--- Records shown ---

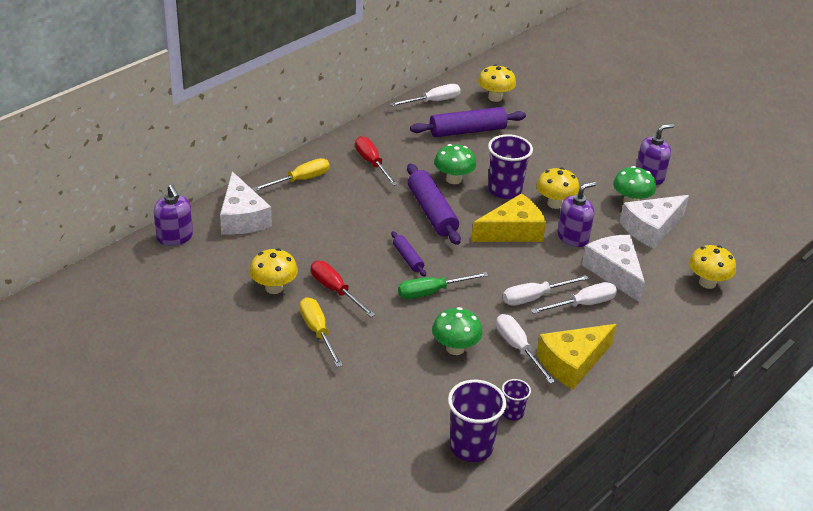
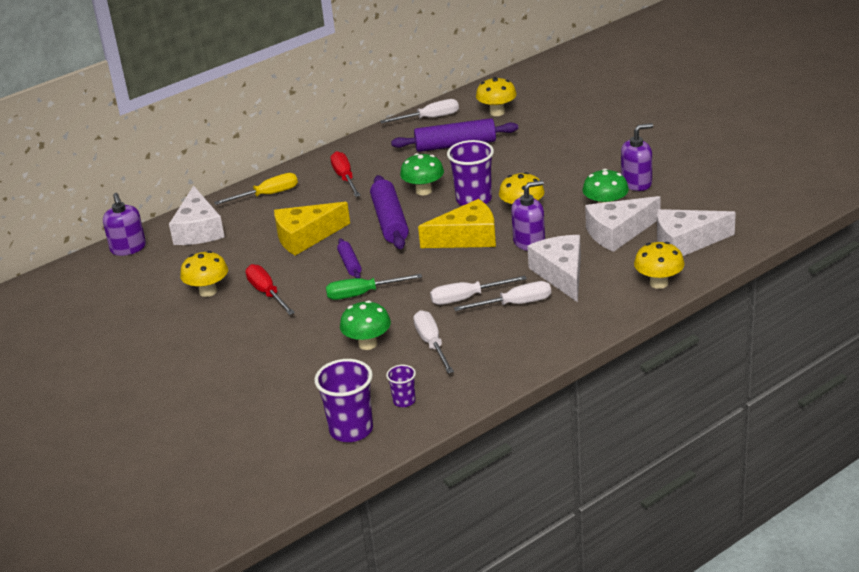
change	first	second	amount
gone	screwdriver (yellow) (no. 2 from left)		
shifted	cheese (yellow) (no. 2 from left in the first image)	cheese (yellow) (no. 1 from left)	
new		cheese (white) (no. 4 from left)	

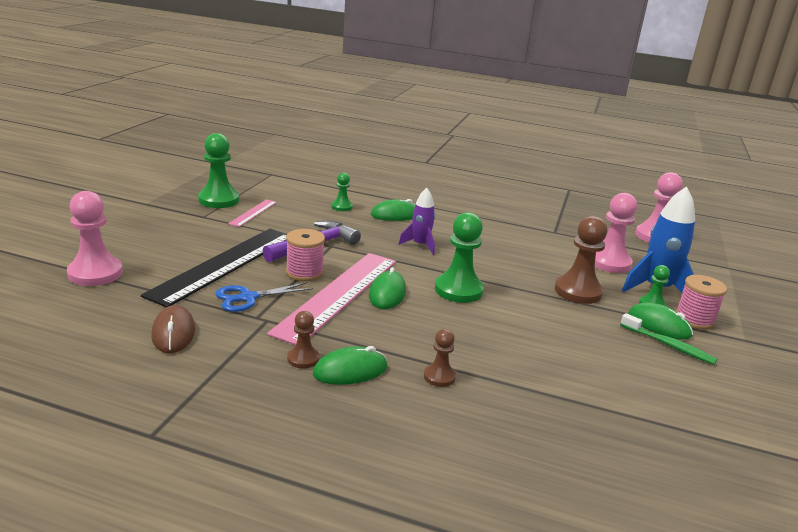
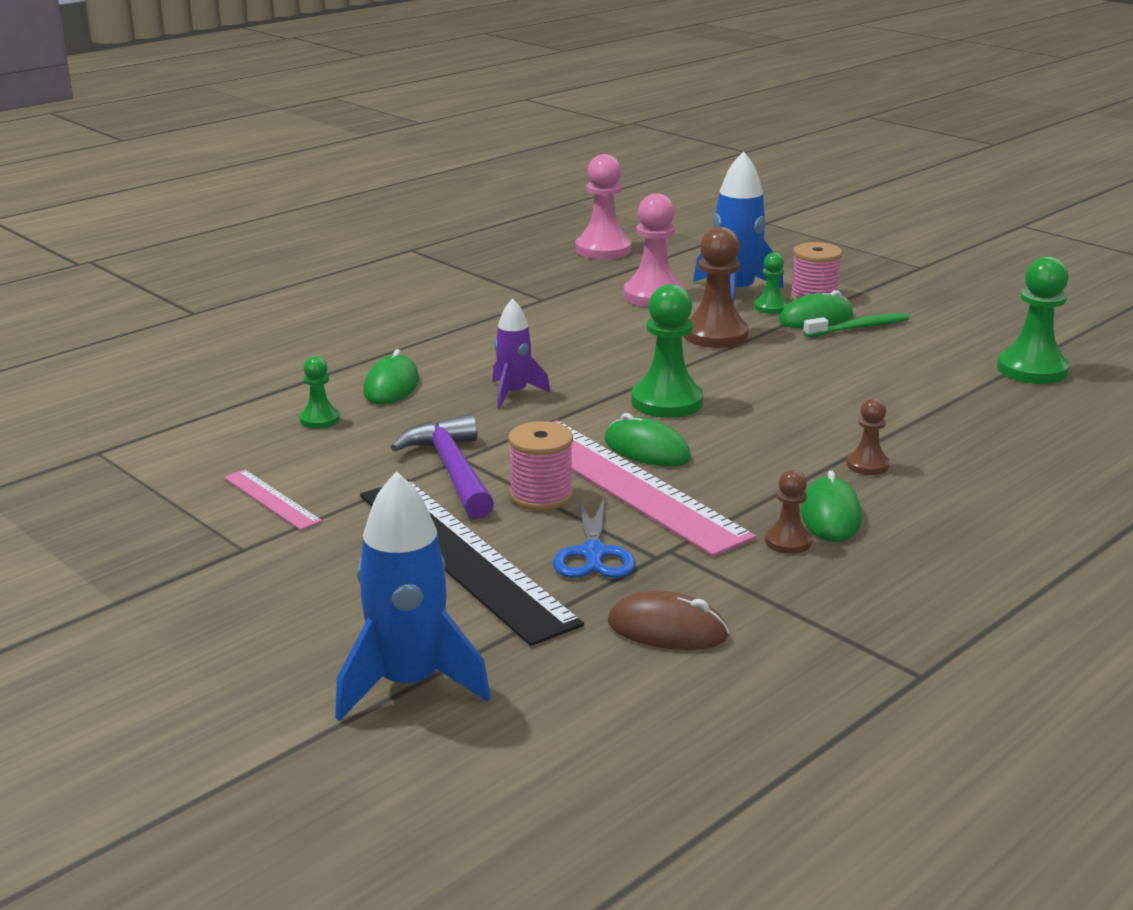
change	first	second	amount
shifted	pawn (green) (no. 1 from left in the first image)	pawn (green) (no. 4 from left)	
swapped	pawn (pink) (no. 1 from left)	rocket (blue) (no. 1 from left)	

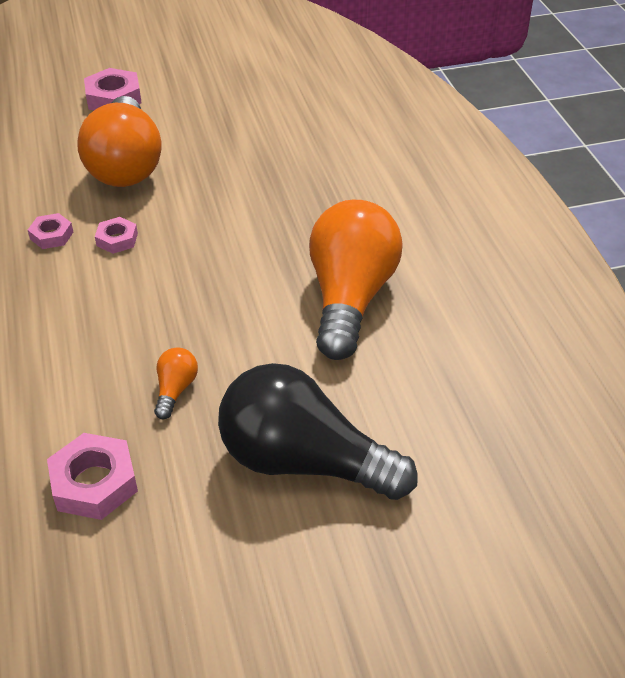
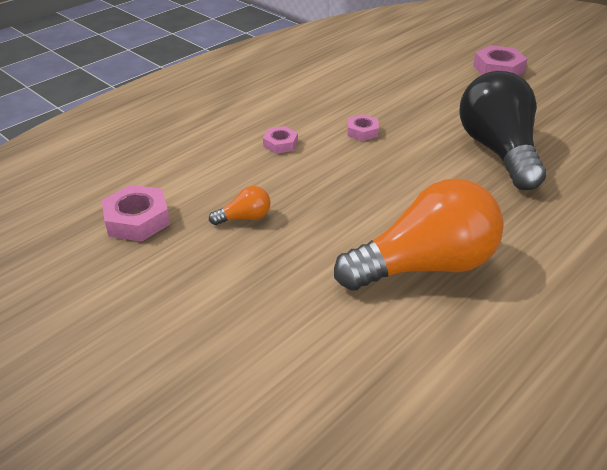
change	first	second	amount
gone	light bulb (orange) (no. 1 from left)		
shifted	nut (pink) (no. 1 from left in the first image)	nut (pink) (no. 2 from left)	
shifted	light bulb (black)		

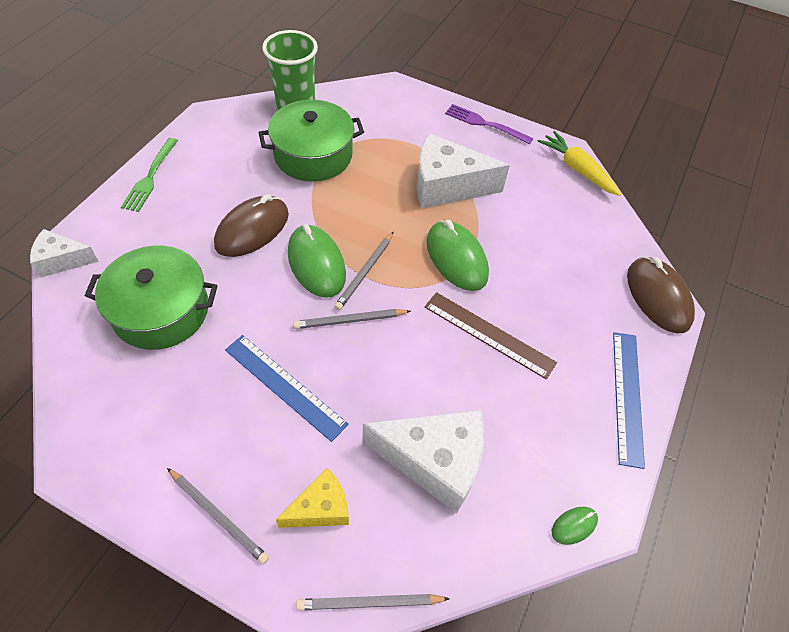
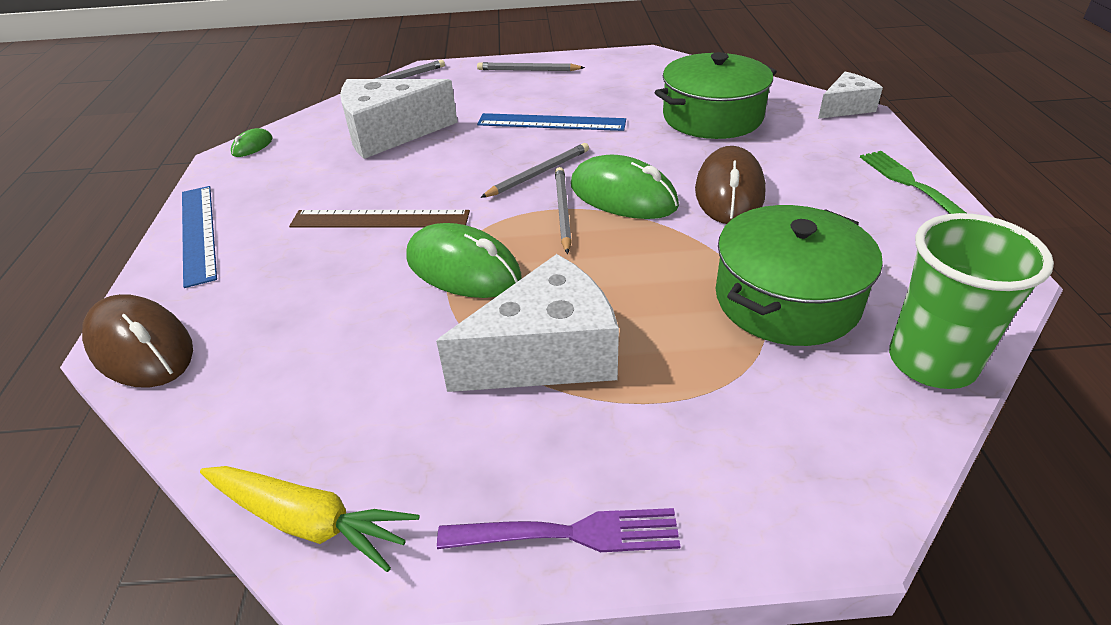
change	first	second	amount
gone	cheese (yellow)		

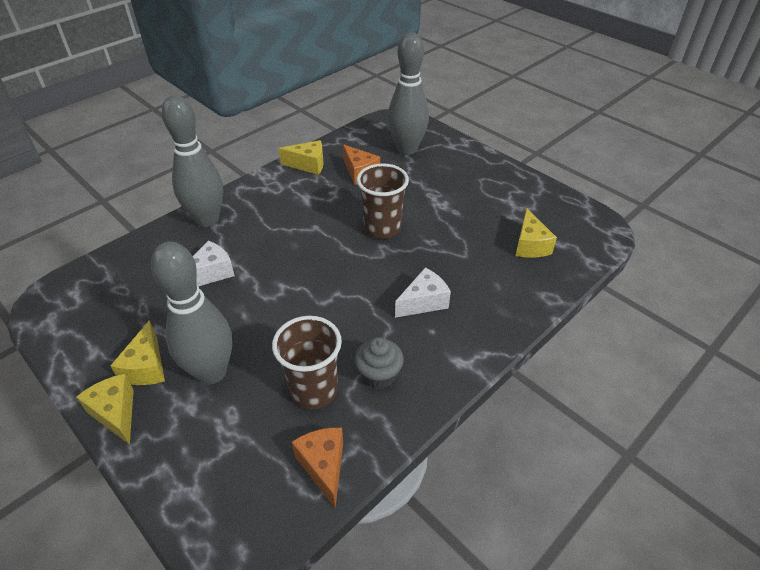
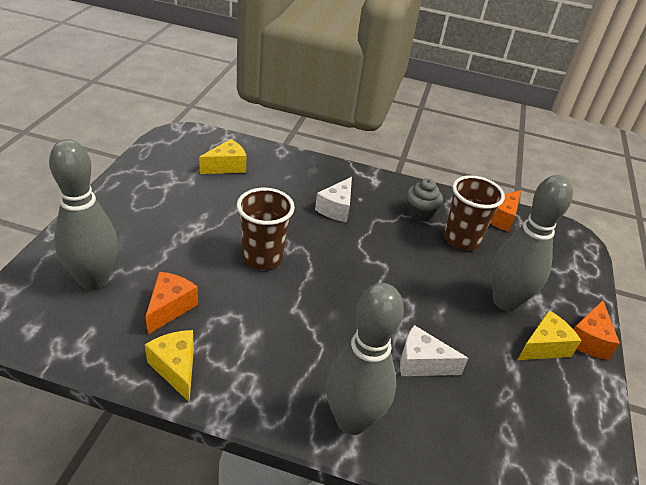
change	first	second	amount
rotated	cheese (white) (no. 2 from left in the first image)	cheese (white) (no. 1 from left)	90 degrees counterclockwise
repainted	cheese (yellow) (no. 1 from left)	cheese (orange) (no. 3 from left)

---

[Work to be completed]:
Would you transcribe each of the entries exactly, skipping the pictures?

[Task result]:
change	first	second	amount
gone	screwdriver (yellow) (no. 2 from left)		
shifted	cheese (yellow) (no. 2 from left in the first image)	cheese (yellow) (no. 1 from left)	
new		cheese (white) (no. 4 from left)	

change	first	second	amount
shifted	pawn (green) (no. 1 from left in the first image)	pawn (green) (no. 4 from left)	
swapped	pawn (pink) (no. 1 from left)	rocket (blue) (no. 1 from left)	

change	first	second	amount
gone	light bulb (orange) (no. 1 from left)		
shifted	nut (pink) (no. 1 from left in the first image)	nut (pink) (no. 2 from left)	
shifted	light bulb (black)		

change	first	second	amount
gone	cheese (yellow)		

change	first	second	amount
rotated	cheese (white) (no. 2 from left in the first image)	cheese (white) (no. 1 from left)	90 degrees counterclockwise
repainted	cheese (yellow) (no. 1 from left)	cheese (orange) (no. 3 from left)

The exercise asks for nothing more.